[Detected change data]
########################################

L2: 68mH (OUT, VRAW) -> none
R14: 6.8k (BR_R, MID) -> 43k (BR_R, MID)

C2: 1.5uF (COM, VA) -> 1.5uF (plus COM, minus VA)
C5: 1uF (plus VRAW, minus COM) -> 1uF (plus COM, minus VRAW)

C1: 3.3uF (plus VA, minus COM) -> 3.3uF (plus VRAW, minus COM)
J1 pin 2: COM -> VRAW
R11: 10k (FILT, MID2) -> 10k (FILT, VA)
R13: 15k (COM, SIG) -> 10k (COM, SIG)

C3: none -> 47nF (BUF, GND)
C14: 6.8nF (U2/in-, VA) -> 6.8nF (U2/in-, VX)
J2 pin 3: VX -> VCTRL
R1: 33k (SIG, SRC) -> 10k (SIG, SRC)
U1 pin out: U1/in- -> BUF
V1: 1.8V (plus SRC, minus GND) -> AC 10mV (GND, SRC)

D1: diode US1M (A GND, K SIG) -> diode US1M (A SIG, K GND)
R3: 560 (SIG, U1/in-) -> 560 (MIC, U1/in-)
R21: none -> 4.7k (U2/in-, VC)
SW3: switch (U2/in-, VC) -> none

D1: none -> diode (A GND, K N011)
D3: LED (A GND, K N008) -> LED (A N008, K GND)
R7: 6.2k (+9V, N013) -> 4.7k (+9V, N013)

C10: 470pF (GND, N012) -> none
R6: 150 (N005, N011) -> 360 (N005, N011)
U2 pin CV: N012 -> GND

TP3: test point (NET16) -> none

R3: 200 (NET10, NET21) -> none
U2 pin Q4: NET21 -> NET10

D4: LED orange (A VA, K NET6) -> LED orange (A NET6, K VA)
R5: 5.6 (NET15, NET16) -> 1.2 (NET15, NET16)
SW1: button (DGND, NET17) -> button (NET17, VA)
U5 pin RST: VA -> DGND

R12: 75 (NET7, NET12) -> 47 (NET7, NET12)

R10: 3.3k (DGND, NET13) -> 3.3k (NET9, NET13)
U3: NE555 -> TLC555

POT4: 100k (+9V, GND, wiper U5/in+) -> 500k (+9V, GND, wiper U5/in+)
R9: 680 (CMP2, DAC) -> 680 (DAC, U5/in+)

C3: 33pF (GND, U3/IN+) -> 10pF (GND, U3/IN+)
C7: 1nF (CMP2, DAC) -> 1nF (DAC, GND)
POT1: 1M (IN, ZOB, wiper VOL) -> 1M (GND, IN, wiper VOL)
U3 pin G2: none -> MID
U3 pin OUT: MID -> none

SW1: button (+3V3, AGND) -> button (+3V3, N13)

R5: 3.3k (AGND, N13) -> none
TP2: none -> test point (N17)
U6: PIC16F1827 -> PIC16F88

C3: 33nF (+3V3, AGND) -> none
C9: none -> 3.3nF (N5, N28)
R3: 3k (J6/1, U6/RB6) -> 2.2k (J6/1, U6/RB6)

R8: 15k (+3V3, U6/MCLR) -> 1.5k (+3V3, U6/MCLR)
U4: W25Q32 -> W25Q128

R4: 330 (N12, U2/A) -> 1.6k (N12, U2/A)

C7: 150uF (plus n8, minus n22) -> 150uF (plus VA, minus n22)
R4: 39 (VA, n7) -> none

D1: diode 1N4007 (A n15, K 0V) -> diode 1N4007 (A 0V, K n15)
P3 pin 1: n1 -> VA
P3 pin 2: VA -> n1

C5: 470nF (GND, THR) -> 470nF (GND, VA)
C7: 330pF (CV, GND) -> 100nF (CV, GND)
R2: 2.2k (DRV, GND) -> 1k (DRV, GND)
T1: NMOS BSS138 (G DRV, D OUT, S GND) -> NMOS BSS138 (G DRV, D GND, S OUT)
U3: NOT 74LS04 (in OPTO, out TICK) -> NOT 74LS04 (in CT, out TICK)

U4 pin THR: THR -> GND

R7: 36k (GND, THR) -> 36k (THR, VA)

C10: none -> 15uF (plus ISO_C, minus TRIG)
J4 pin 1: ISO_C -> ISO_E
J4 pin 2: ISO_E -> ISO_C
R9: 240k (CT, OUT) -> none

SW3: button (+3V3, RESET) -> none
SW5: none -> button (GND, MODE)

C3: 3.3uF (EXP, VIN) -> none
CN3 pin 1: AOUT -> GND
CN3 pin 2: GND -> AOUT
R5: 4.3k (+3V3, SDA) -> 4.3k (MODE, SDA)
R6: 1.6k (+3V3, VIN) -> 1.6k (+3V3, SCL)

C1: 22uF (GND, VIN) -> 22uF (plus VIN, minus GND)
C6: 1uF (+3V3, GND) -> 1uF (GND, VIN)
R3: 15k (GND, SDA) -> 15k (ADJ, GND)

########################################

Problem description |
Your reply is to repeat, unchanged, the lines above running from the one with "POT1: 1M (IN, ZOB, wiper" up to and including the one with "U6: PIC16F1827 -> PIC16F88".

Answer to this exercise |
POT1: 1M (IN, ZOB, wiper VOL) -> 1M (GND, IN, wiper VOL)
U3 pin G2: none -> MID
U3 pin OUT: MID -> none

SW1: button (+3V3, AGND) -> button (+3V3, N13)

R5: 3.3k (AGND, N13) -> none
TP2: none -> test point (N17)
U6: PIC16F1827 -> PIC16F88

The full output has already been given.